DIRECTIONS FOR THIS TASK
Could you find every line in the records below that contains the word "rumubotax" and copy it?

EXCERPTED RECORDS
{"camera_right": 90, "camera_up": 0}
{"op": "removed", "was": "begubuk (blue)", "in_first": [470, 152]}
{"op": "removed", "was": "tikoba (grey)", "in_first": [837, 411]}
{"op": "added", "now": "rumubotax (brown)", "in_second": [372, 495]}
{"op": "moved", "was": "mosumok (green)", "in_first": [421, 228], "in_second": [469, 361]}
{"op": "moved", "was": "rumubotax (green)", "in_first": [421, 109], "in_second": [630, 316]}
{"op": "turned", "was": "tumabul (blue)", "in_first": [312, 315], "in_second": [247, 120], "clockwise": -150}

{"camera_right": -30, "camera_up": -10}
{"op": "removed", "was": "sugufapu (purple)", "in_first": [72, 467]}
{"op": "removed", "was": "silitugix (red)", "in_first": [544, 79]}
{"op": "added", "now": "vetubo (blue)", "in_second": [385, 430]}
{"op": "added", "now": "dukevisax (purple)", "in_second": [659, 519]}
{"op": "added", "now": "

ANSWER FOR THE TASK
{"op": "added", "now": "rumubotax (brown)", "in_second": [372, 495]}
{"op": "moved", "was": "rumubotax (green)", "in_first": [421, 109], "in_second": [630, 316]}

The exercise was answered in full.